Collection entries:
——————————

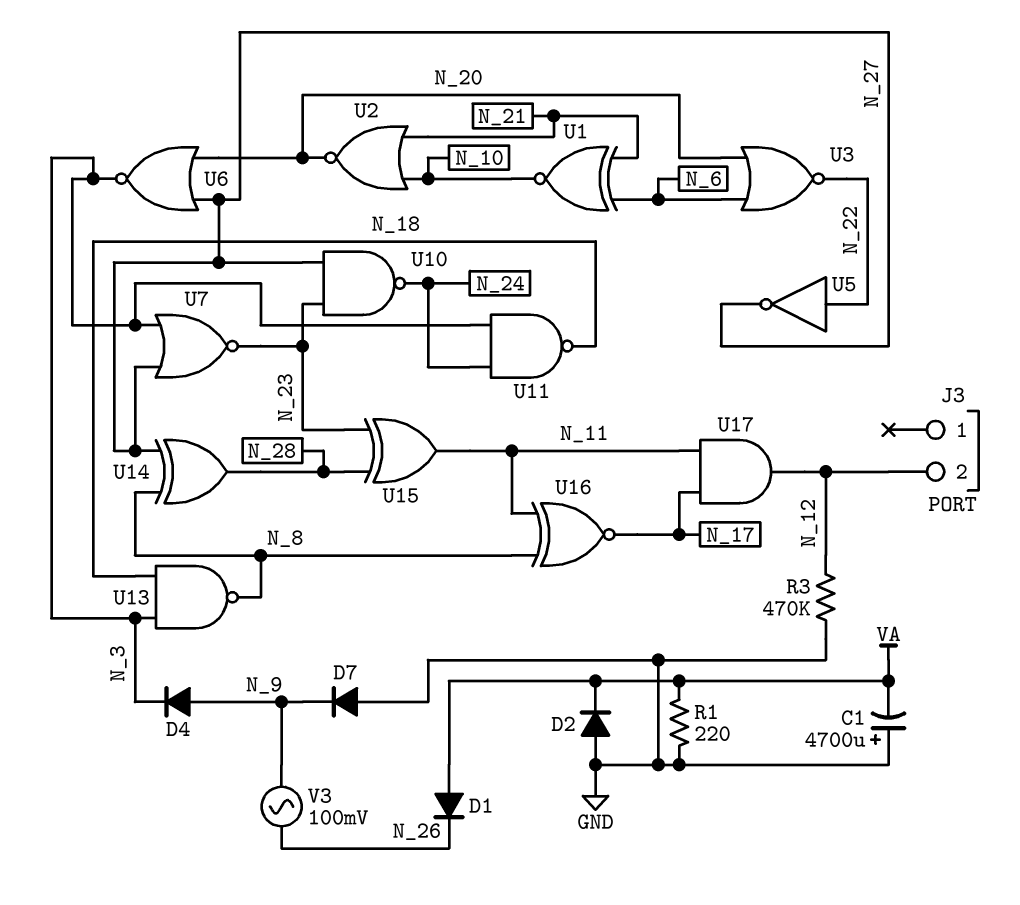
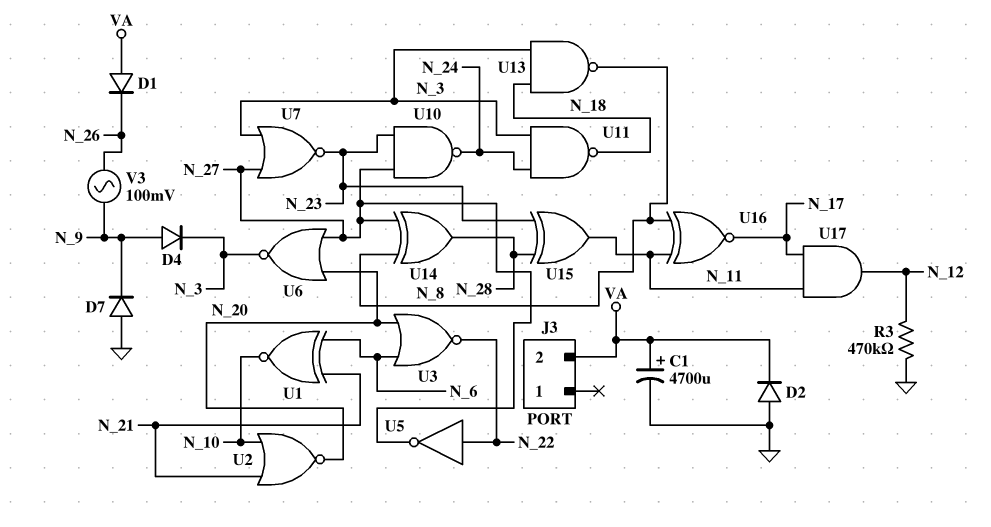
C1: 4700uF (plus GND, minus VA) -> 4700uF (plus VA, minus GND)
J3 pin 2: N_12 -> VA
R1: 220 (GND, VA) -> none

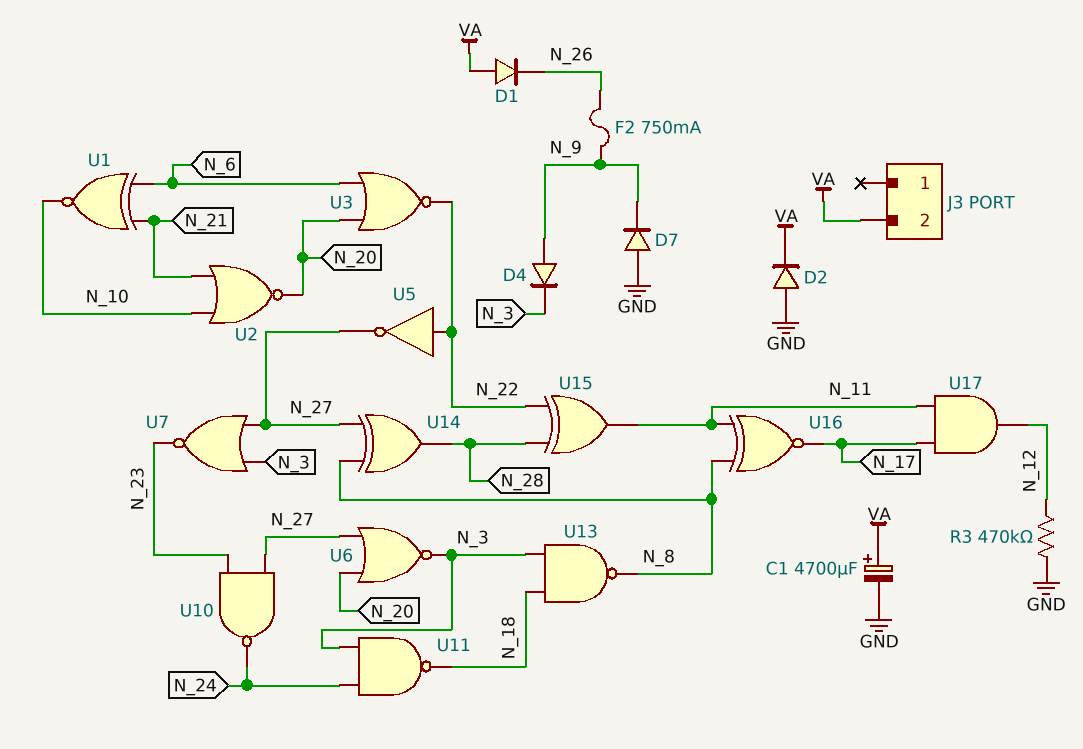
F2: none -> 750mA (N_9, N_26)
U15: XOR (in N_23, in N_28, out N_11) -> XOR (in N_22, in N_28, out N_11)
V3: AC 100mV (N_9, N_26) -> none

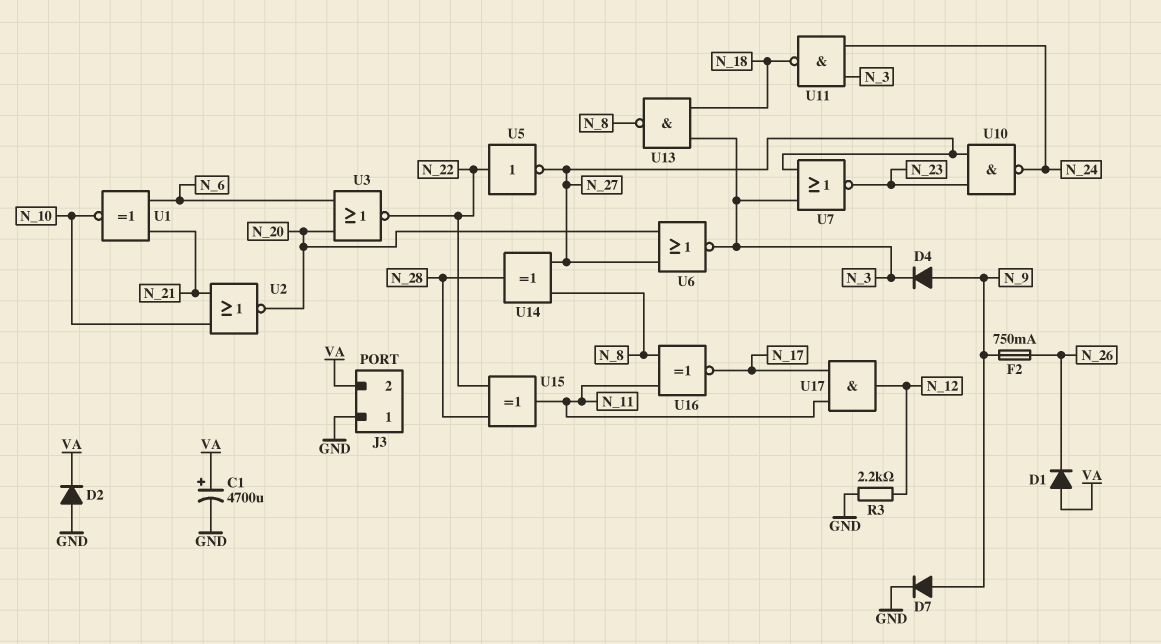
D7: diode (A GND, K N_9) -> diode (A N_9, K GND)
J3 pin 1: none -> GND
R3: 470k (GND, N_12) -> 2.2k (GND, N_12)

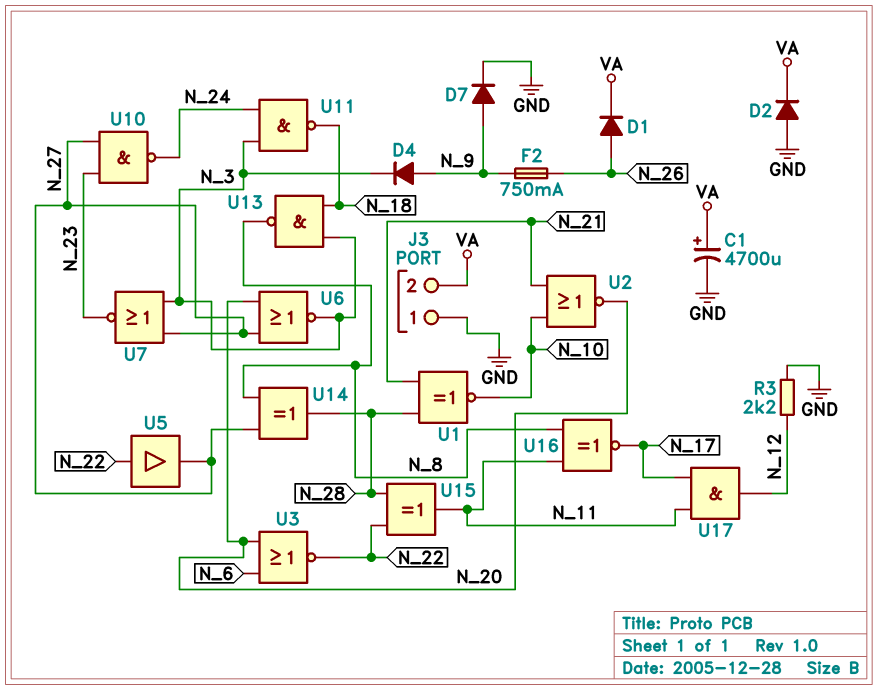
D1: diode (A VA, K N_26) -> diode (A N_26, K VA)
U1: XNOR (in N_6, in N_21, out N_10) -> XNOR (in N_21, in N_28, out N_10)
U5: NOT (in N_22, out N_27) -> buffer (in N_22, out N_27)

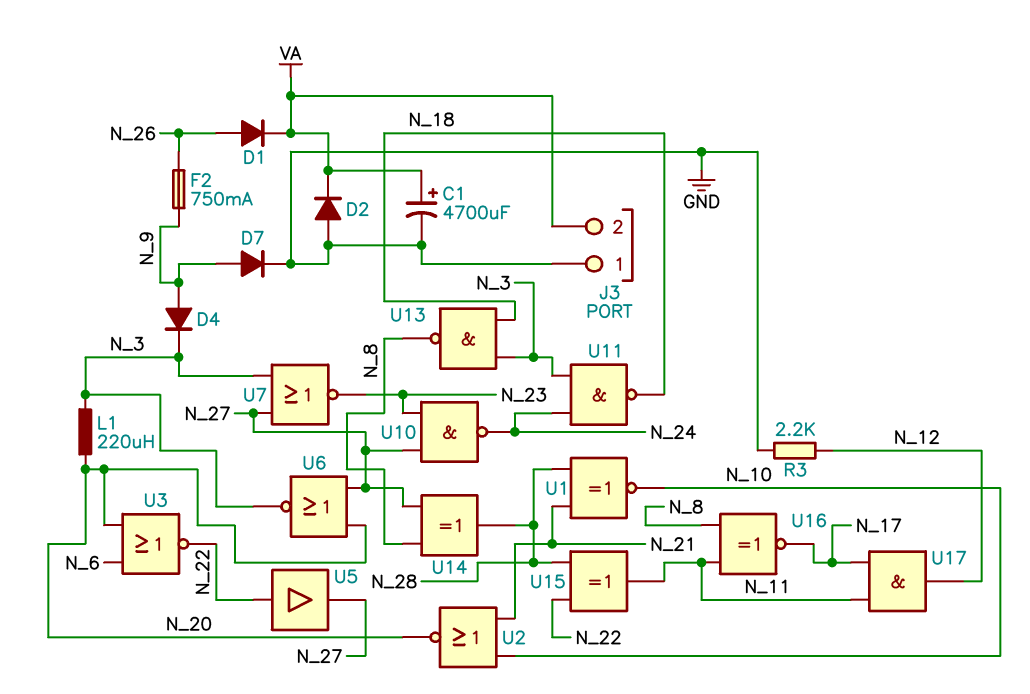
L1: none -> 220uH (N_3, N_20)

——————————

* **Task directions**
Going through the data above, state how many lines include the word "diode"; only that number is needed.

* **Response area**
2